» What the task requires
Show every line below that contains the string "shortInstrumentName", copying each one in full.

» Material for this exercise
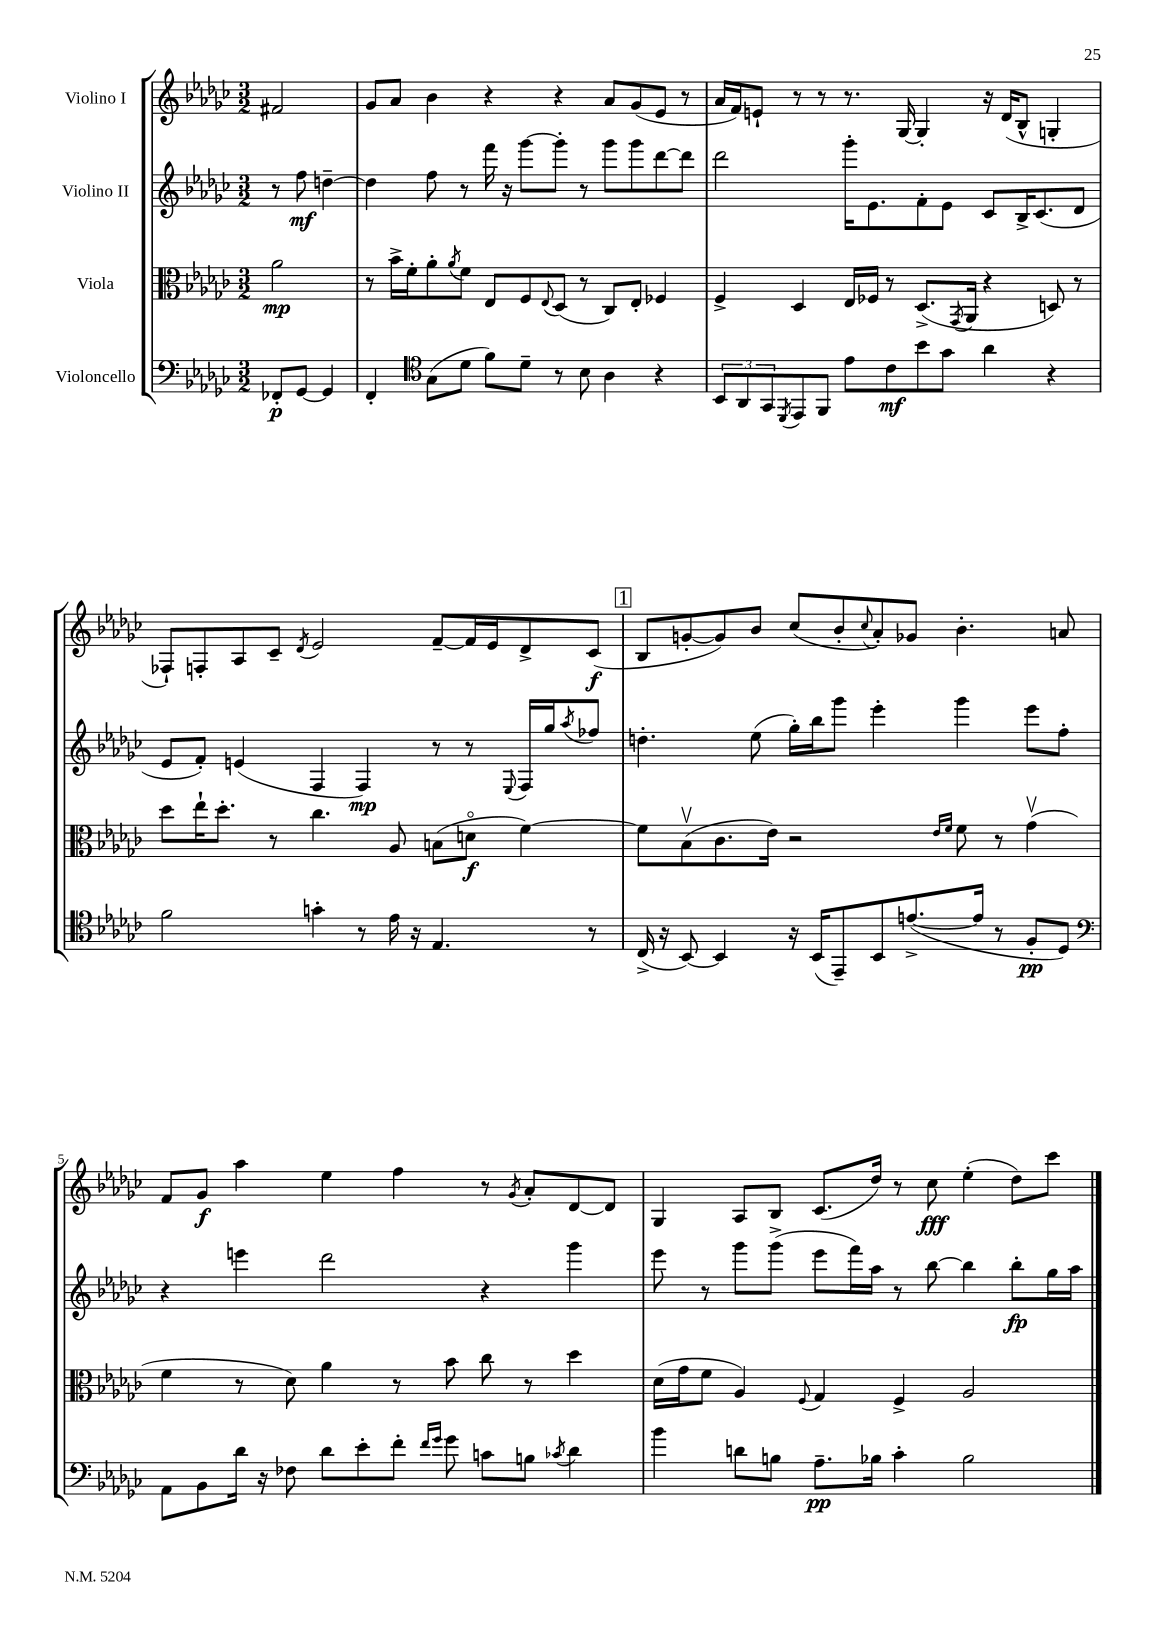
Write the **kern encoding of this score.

**kern	**kern	**kern	**kern
*staff4	*staff3	*staff2	*staff1
*clefF4	*clefC3	*clefG2	*clefG2
*k[b-e-a-d-g-c-]	*k[b-e-a-d-g-c-]	*k[b-e-a-d-g-c-]	*k[b-e-a-d-g-c-]
*M3/2	*M3/2	*M3/2	*M3/2
8FF-'	2a-	8r	2f#
[8GG-	.	8ff	.
4GG-]	.	[4dd~	.
=	=	=	=
4FF'	8r	4dd]	8g-
.	16b-^	.	8a-
.	16f'	.	.
*clefC4	*	*	*
(8G-	8a-'	8ff	4b-
.	8qa-	.	.
8d-	8f	8r	.
8f)	8E-	16fff	4r
.	.	16r	.
8d-~	8F	[8ggg-	.
.	8qqE-	.	.
8r	(8D-	8ggg-']	4r
8B-	8r	8r	.
4A-	8C-)	8ggg-	8a-
.	8E-'	8ggg-	(8g-
4r	4F-	[8ddd-	8e-
.	.	8ddd-]	8r
=	=	=	=
12BB-	4F^	2ddd-	16a-
.	.	.	16f)
12AA-	.	.	.
.	.	.	8e`
12GG-	.	.	.
8qDD-	.	.	.
8EE-	4D-	.	8r
8FF	.	.	8r
8e-	16E-	16ggg-'	8.r
.	16F-	8.e-	.
8c-	8r	.	.
.	.	.	[16G-
8b-	(8.D-^	8f'	4G-']
8g-	.	8e-	.
.	8qGG-	.	.
.	16AA-	.	.
4a-	4r	8c-	16r
.	.	.	(16d-
.	.	16B-^	8B-^^
.	.	(8.c-	.
4r	8D)	.	4G'
.	8r	8d-	.
=	=	=	=
2f	8dd-	8e-	8F-`)
.	16ee-`	8f')	8F'
.	8.dd-'	.	.
.	.	(4e	8A-
.	8r	.	8c-~
.	.	.	8qd-
4g'	4.cc-	4F	2e-
8r	.	4F)	.
16e-	8A-	.	.
16r	.	.	.
4.E-	(8B	8r	[8f~
.	8do	8r	16f]
.	.	.	16e-
.	.	8qqE-	.
.	[4f)	16F	8d-^
.	.	16gg-	.
.	.	8qaa-	.
8r	.	8ff-	(8c-
=	=	=	=
(16C-^	8f]	4.dd'	8B-
16r	.	.	.
[8BB-)	(8B-v	.	[8g'
4BB-]	8.c-	.	8g])
.	.	(8ee-	8b-
.	16e-)	.	.
16r	2r	16gg-')	(8cc-
(16BB-	.	16bb-	.
8EE-~)	.	8ggg-	8b-'
.	.	.	8qqcc-
8BB-	.	4eee-'	8a-')
([8.e^	.	.	8g-
.	16qqe-	.	.
.	16qqf	.	.
.	8f	4ggg-	4.b-'
16e]	.	.	.
8r	8r	.	.
8F'	(4g-v	8eee-	.
8D-)	.	8ff'	8a
=	=	=	=
*clefF4	*	*	*
8AA-	4f	4r	8f
8BB-	.	.	8g-
16d-	8r	4eee	4aa-
16r	.	.	.
8F-	8d-)	.	.
8d-	4a-	2ddd-	4ee-
8e-'	.	.	.
8f'	8r	.	4ff
16qqf	.	.	.
16qqg-	.	.	.
8g-	8b-	.	.
8c	8cc-	4r	8r
.	.	.	8qg-
8B	8r	.	8a-'
8qc-	.	.	.
4d-	4dd-	4ggg-	[8d-
.	.	.	8d-]
=	=	=	=
4b-	(16d-	8eee-	4G-
.	16g-	.	.
.	8f	8r	.
8d	4A-)	8ggg-	8A-
8B	.	(8ggg-^	8B-
.	8qqF	.	.
8.A-~	4G-	8eee-	(8.c-
.	.	16fff)	.
16B-	.	16aa-	16dd-)
4c-'	4F^	8r	8r
.	.	[8bb-	8cc-
2B-	2A-	4bb-]	(4ee-'
.	.	8bb-'	8dd-)
.	.	16gg-	8ccc-
.	.	16aa-	.
==	==	==	==
*-	*-	*-	*-
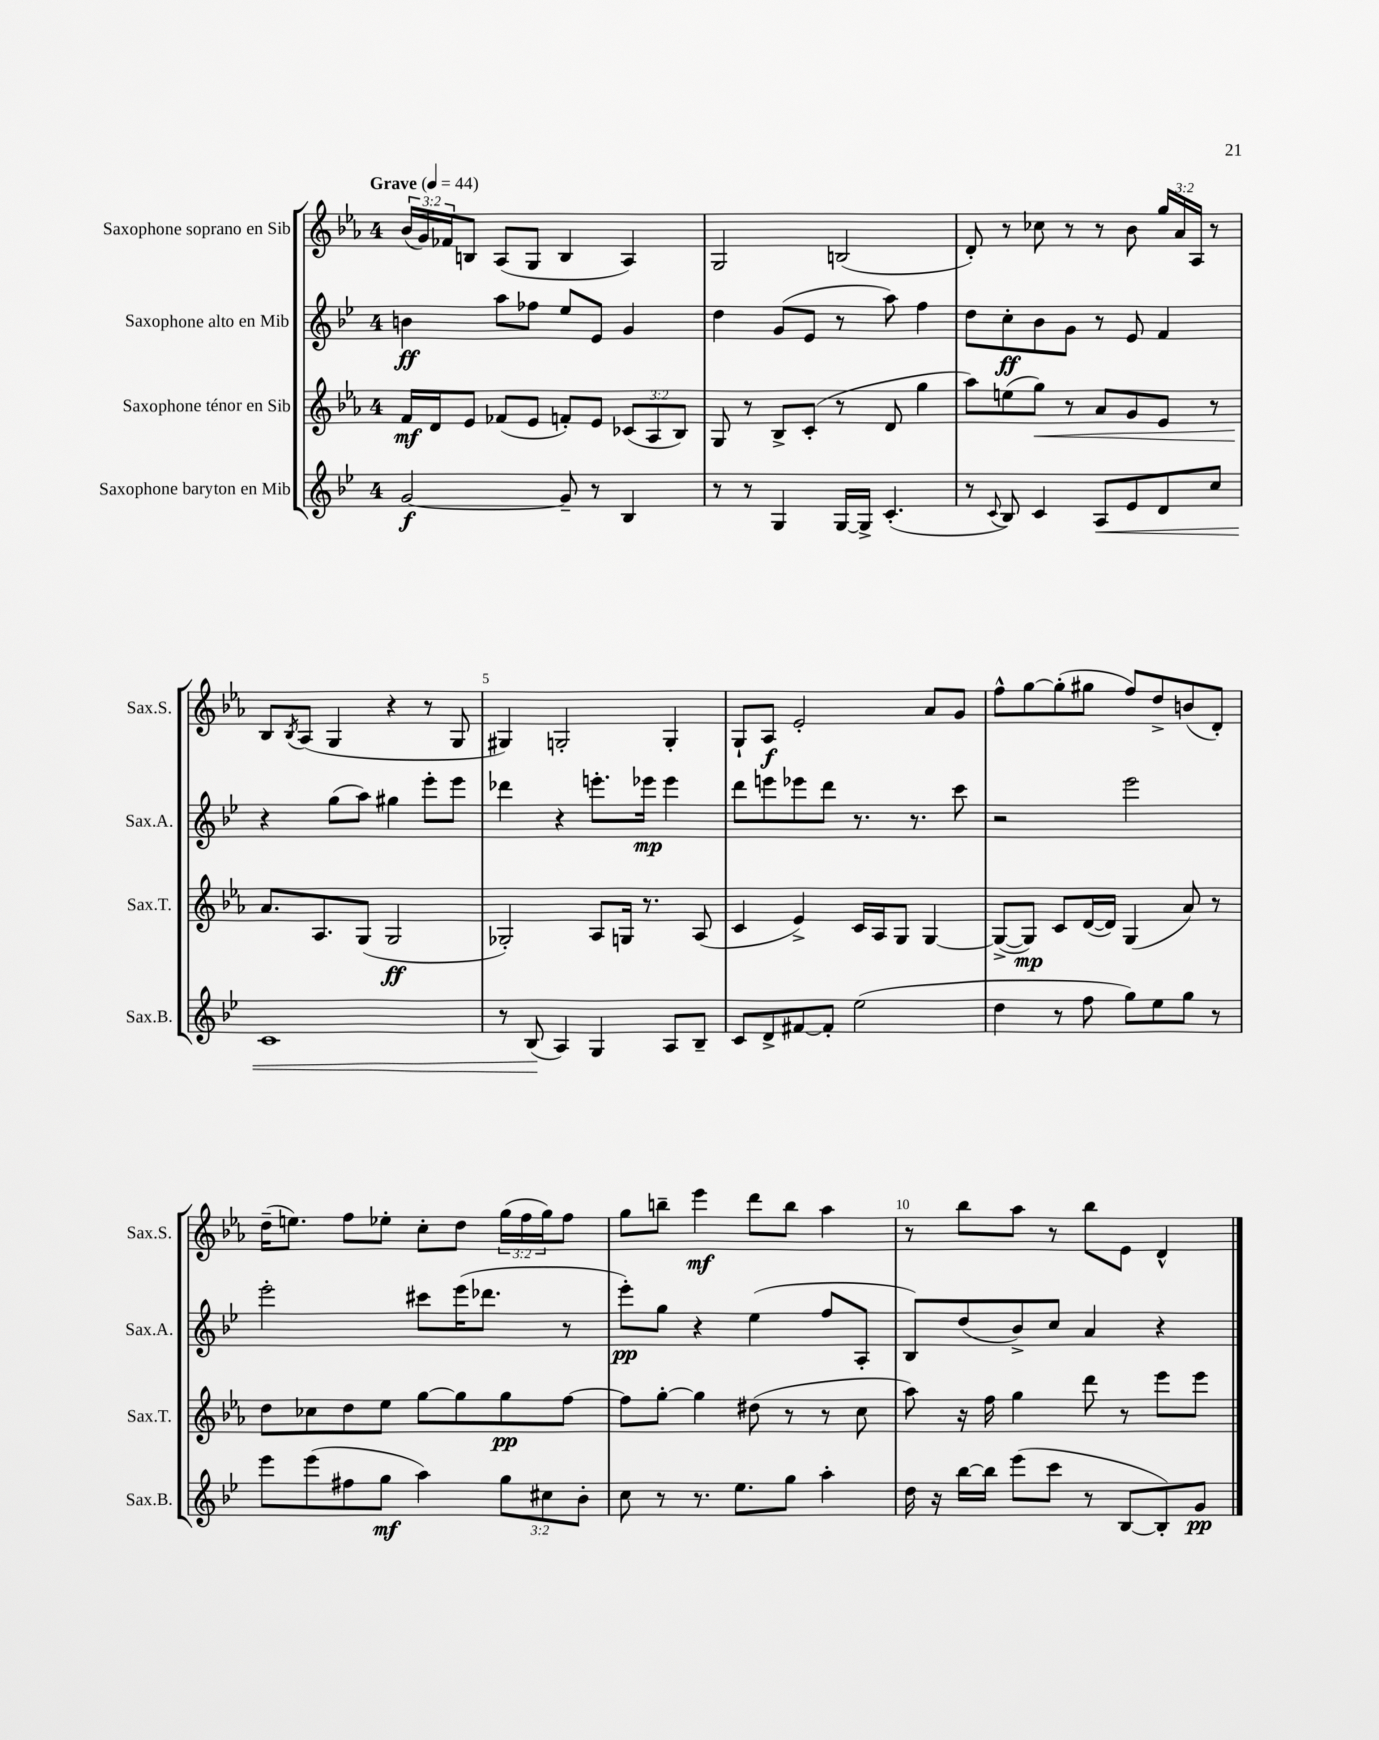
<<
\new StaffGroup <<
\new Staff = "s0" \with { instrumentName = "Saxophone soprano en Sib" shortInstrumentName = "Sax.S." } {
    \clef treble \key ees \major \once \override Staff.TimeSignature.style = #'single-digit \time 4/4 \override Staff.TupletNumber.text = #tuplet-number::calc-fraction-text \tempo "Grave" 4 = 44
    \tuplet 3/2 { bes'16( g'16) fes'16 } b8 aes8( g8 b4 aes4) |
    g2 b2( |
    d'8-.) r8 ces''8 r8 r8 bes'8 \tuplet 3/2 { g''16 aes'16 aes16 } r8 |
    bes8 \acciaccatura { bes8 } aes8( g4 r4 r8 g8 |
    gis4) g2-. g4-. |
    g8-! aes8\f ees'2-. aes'8 g'8 |
    f''8-^ g''8~ g''8-.( gis''8 f''8) d''8-> b'8( d'8-.) |
    d''16--( e''8.) f''8 ees''8-. c''8-. d''8 \tuplet 3/2 { g''16( f''16 g''16) } f''8 |
    g''8 b''8-- ees'''4\mf d'''8 b''8 aes''4 |
    r8 bes''8 aes''8 r8 bes''8 ees'8 d'4-^ \bar "|." |
}
\new Staff = "s1" \with { instrumentName = "Saxophone alto en Mib" shortInstrumentName = "Sax.A." } {
    \clef treble \key bes \major \once \override Staff.TimeSignature.style = #'single-digit \time 4/4
    b'4\ff a''8 fes''8 ees''8 ees'8 g'4 |
    d''4 g'8( ees'8 r8 a''8) f''4 |
    d''8 c''8-.\ff bes'8 g'8 r8 ees'8 f'4 |
    r4 g''8( a''8) gis''4 ees'''8-. ees'''8 |
    des'''4 r4 e'''8.-. ees'''16\mp ees'''4 |
    d'''8 e'''8 ees'''8 d'''8 r8. r8. c'''8 |
    r2 ees'''2 |
    ees'''2-. cis'''8 ees'''16( des'''8. r8 |
    ees'''8-.\pp) g''8 r4 ees''4( f''8 a8-. |
    bes8) d''8( bes'8->) c''8 a'4 r4 \bar "|." |
}
\new Staff = "s2" \with { instrumentName = "Saxophone ténor en Sib" shortInstrumentName = "Sax.T." } {
    \clef treble \key ees \major \once \override Staff.TimeSignature.style = #'single-digit \time 4/4 \override Staff.TupletNumber.text = #tuplet-number::calc-fraction-text
    f'16\mf d'16 ees'8 fes'8( ees'8 f'8-.) ees'8 \tuplet 3/2 { ces'8( aes8 bes8) } |
    g8 r8 bes8-> c'8-.( r8 d'8 g''4 |
    aes''8) e''8( g''8\<) r8 aes'8 g'8 ees'8 r8 |
    aes'8.\! aes8. g8( g2\ff |
    ges2-.) aes8 g16 r8. aes8( |
    c'4 ees'4->) c'16 aes16 g8 g4~ |
    g8~->( g8\mp) c'8 d'16~( d'16) g4( aes'8) r8 |
    d''8 ces''8 d''8 ees''8 g''8~ g''8 g''8\pp f''8~ |
    f''8 g''8~-. g''4 dis''8( r8 r8 c''8 |
    aes''8) r16 f''16 g''4 d'''8 r8 ees'''8 ees'''8 \bar "|." |
}
\new Staff = "s3" \with { instrumentName = "Saxophone baryton en Mib" shortInstrumentName = "Sax.B." } {
    \clef treble \key bes \major \once \override Staff.TimeSignature.style = #'single-digit \time 4/4 \override Staff.TupletNumber.text = #tuplet-number::calc-fraction-text
    g'2~\f g'8-- r8 bes4 |
    r8 r8 g4 g16~ g16-> c'4.-.( |
    r8 \appoggiatura { c'8 } bes8) c'4 a8\< ees'8 d'8 c''8 |
    c'1 |
    r8 bes8\!( a4) g4 a8 bes8-- |
    c'8 d'8-> fis'8~ fis'8-. ees''2( |
    d''4 r8 f''8 g''8) ees''8 g''8 r8 |
    ees'''8 ees'''8( fis''8 g''8\mf a''4) \tuplet 3/2 { g''8 cis''8 bes'8-. } |
    c''8 r8 r8. ees''8. g''8 a''4-. |
    d''16 r16 bes''16~ bes''16 ees'''8( c'''8 r8 bes8~ bes8-.) g'8\pp \bar "|." |
}
>>
>>
\layout { \context { \Score \override BarNumber.break-visibility = ##(#f #t #t) barNumberVisibility = #(every-nth-bar-number-visible 5) } }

» Exercise solution
\new Staff = "s0" \with { instrumentName = "Saxophone soprano en Sib" shortInstrumentName = "Sax.S." } {
\new Staff = "s1" \with { instrumentName = "Saxophone alto en Mib" shortInstrumentName = "Sax.A." } {
\new Staff = "s2" \with { instrumentName = "Saxophone ténor en Sib" shortInstrumentName = "Sax.T." } {
\new Staff = "s3" \with { instrumentName = "Saxophone baryton en Mib" shortInstrumentName = "Sax.B." } {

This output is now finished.